### Excerpted records ###

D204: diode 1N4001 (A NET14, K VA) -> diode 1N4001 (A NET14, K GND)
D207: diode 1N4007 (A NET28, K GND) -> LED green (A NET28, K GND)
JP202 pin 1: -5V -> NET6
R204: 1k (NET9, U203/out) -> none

###
### Excerpted records ###

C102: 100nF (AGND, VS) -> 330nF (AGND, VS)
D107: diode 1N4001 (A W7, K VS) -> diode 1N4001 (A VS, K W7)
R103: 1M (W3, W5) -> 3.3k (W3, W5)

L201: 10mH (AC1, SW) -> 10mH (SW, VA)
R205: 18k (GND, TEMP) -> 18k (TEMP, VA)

###
### Excerpted records ###

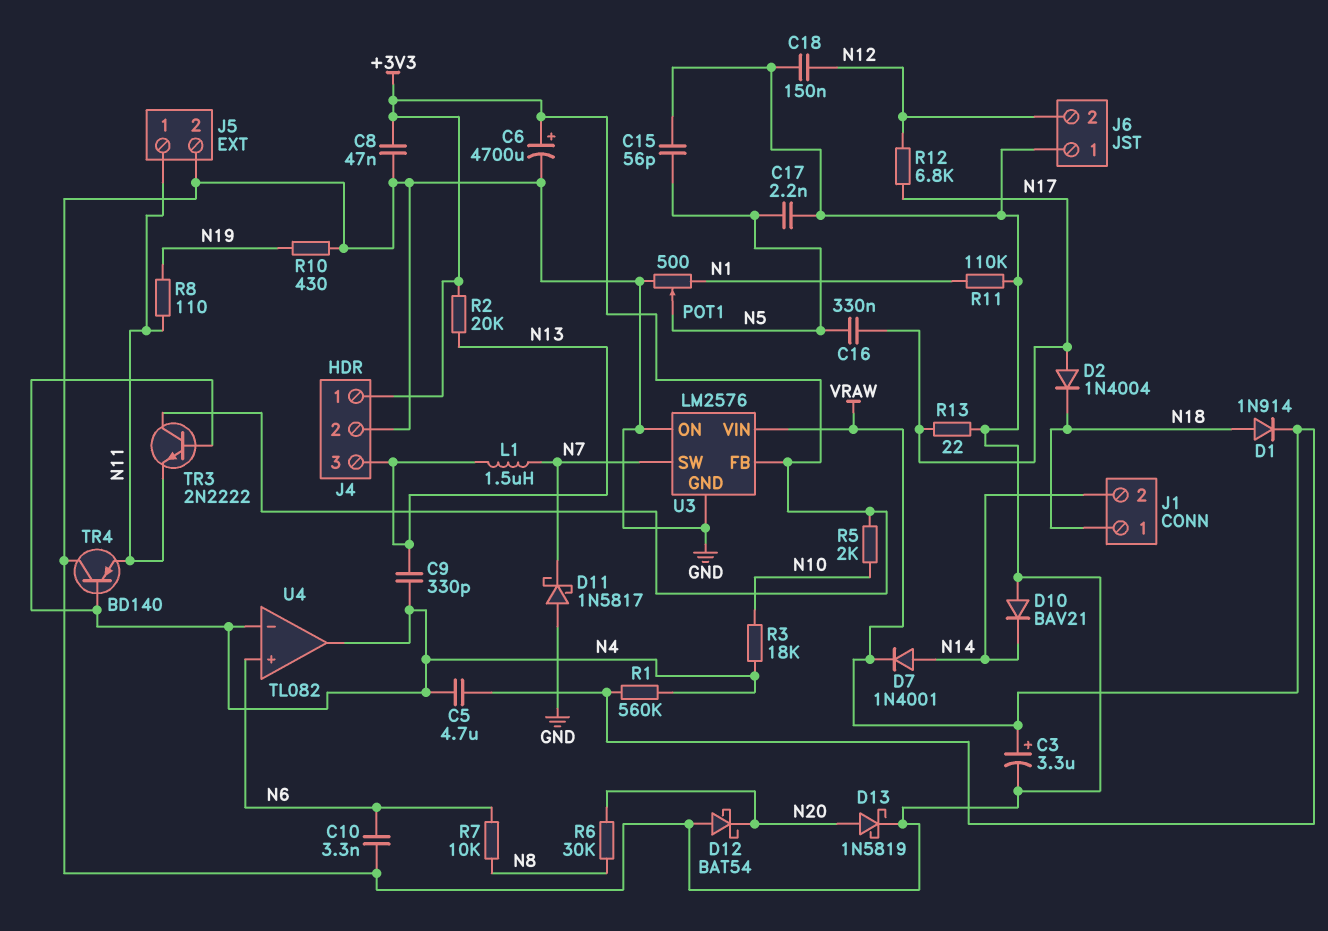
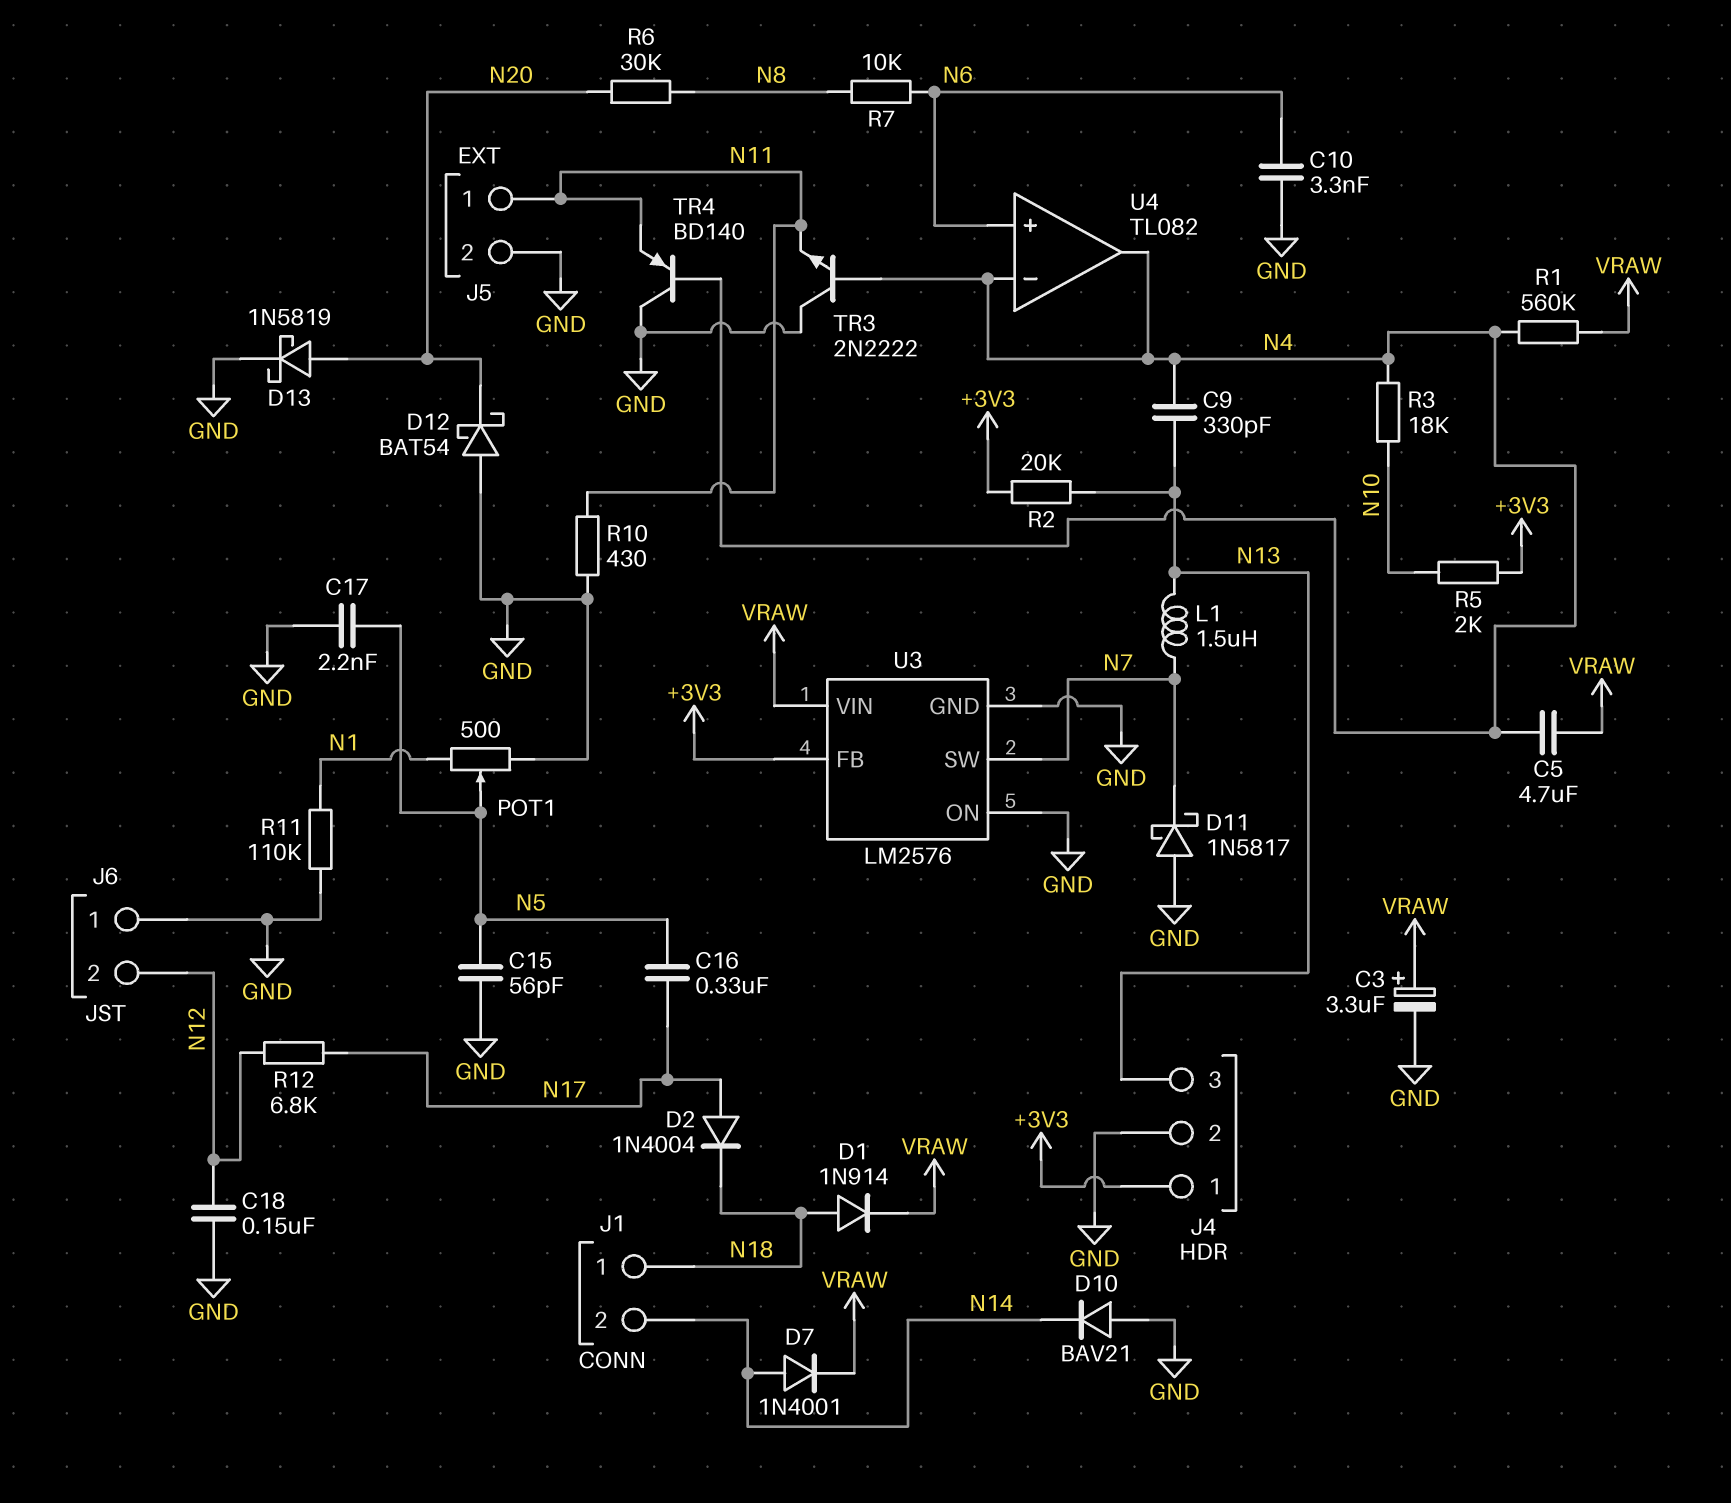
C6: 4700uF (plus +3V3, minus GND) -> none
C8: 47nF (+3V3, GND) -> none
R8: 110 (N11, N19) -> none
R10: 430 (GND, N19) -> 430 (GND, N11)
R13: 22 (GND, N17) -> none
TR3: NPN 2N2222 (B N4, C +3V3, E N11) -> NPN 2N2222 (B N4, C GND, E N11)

###

§ **Directions**: The answer is the lines above between the line holding "D204: diode 1N4001" and the line holding "R204: 1k (NET9, U203/out) -> none", inclusive, each written out exactly, and no others.

§ **Task result**:
D204: diode 1N4001 (A NET14, K VA) -> diode 1N4001 (A NET14, K GND)
D207: diode 1N4007 (A NET28, K GND) -> LED green (A NET28, K GND)
JP202 pin 1: -5V -> NET6
R204: 1k (NET9, U203/out) -> none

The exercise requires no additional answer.